Task statement: Check each line of the data for "none", and copy the ones that have it.

Records drawn from a dataset
▶

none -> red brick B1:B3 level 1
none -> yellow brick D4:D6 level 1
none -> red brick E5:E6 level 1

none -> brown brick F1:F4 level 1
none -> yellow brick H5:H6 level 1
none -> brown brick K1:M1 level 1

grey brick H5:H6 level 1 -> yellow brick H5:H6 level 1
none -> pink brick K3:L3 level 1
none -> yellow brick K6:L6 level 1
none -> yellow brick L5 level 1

◀

Result of this exercise:
none -> red brick B1:B3 level 1
none -> yellow brick D4:D6 level 1
none -> red brick E5:E6 level 1
none -> brown brick F1:F4 level 1
none -> yellow brick H5:H6 level 1
none -> brown brick K1:M1 level 1
none -> pink brick K3:L3 level 1
none -> yellow brick K6:L6 level 1
none -> yellow brick L5 level 1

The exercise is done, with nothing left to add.